# TASK
Search the entries below for the word "marker" and copy each line that has it.
--- RECORDED DATA Enclosed Below ---
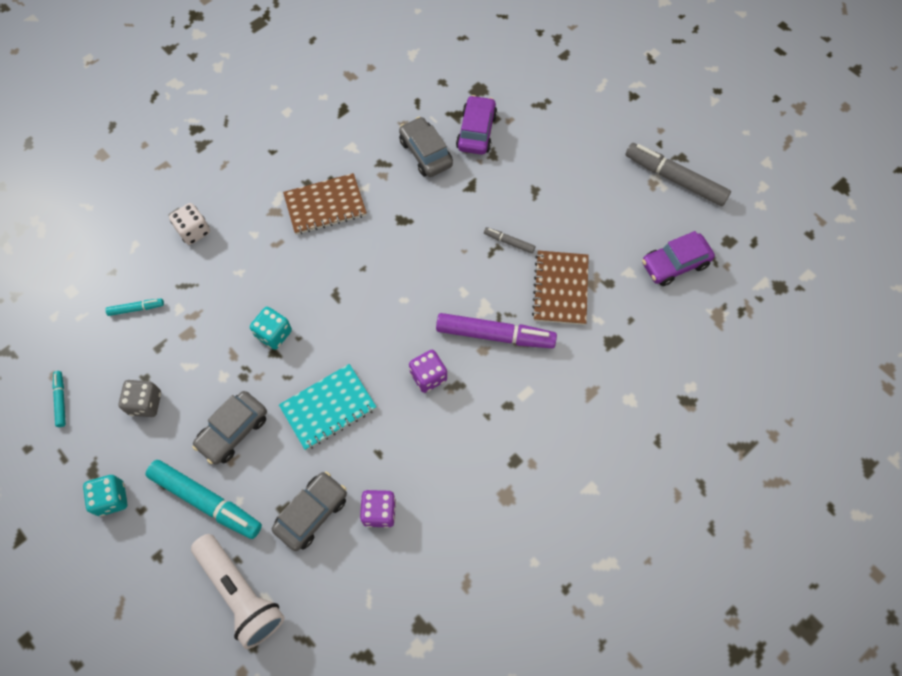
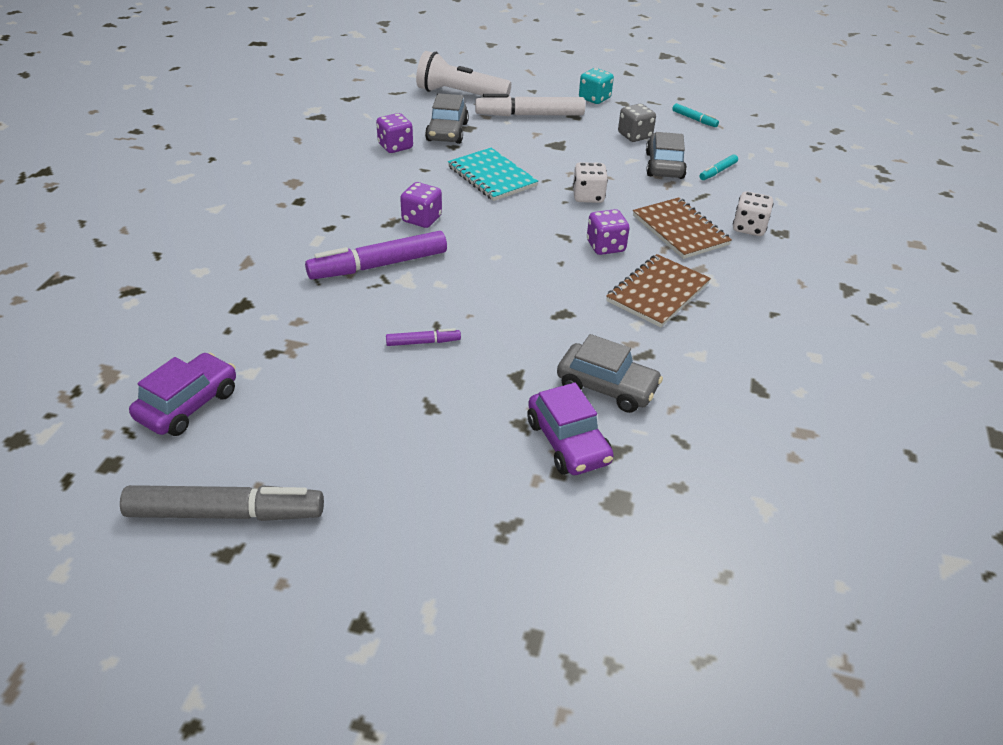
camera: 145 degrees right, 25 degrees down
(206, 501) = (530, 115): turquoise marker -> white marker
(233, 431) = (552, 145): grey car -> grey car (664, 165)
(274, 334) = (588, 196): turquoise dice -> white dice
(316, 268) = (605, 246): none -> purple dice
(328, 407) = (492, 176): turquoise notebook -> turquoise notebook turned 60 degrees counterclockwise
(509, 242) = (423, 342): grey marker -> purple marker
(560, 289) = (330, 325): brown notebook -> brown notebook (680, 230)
--- End of Enclosed RECORDED DATA ---
--- RECORDED DATA Enclosed Below ---
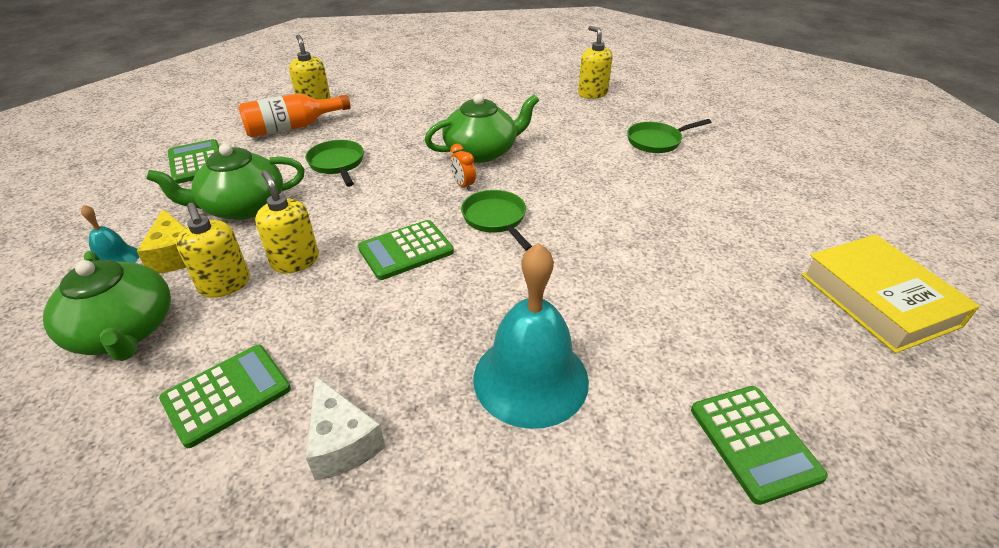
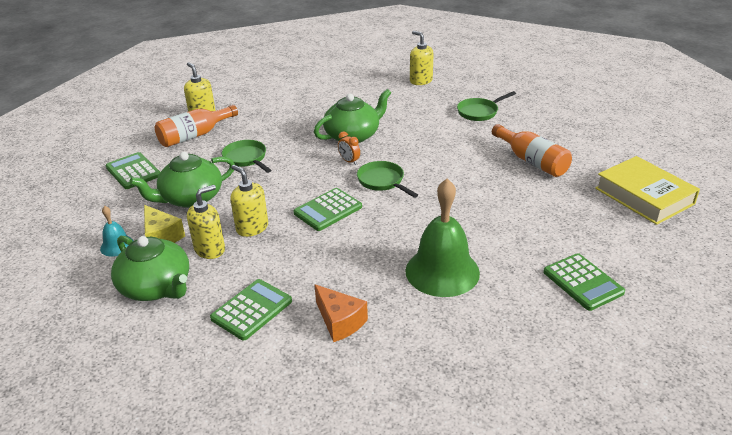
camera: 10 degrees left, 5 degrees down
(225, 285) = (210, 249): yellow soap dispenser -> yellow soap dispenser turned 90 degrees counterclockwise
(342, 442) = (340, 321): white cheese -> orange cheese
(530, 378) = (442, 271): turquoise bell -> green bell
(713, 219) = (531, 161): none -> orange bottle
--- End of Enclosed RECORDED DATA ---
--- RECORDED DATA Enclosed Below ---
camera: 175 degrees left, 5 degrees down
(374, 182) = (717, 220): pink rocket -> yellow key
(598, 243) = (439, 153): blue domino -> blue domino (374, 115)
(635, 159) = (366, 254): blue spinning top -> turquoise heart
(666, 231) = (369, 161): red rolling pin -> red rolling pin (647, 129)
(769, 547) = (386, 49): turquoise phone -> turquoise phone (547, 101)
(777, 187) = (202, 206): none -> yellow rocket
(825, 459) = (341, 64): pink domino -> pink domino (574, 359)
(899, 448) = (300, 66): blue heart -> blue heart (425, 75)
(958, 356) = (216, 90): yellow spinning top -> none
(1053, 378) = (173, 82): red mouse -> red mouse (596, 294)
--- End of Enclosed RECORDED DATA ---
# ANSWER SPACE
(206, 501) = (530, 115): turquoise marker -> white marker
(509, 242) = (423, 342): grey marker -> purple marker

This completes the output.